What is needed → Scan the lines below for the word "blue". Copy each line you find it in.

= = =

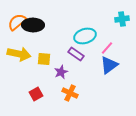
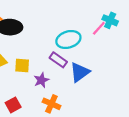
cyan cross: (122, 19) -> (110, 20), turned 32
pink line: (107, 48) -> (99, 28), moved
blue triangle: (109, 65) -> (80, 72), moved

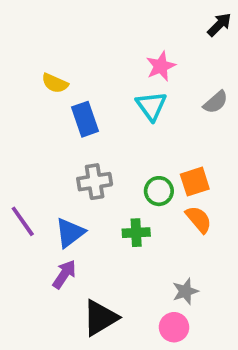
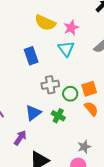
yellow semicircle: (55, 83) -> (45, 23), moved, size x1.5
gray cross: (95, 182) -> (50, 85), moved
blue triangle: (70, 233) -> (33, 113), moved
green cross: (136, 233) -> (58, 116), turned 32

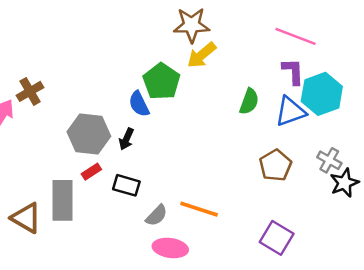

= = =

Exercise response →
blue triangle: (109, 65) -> (80, 72), moved
blue triangle: (70, 233) -> (33, 113), moved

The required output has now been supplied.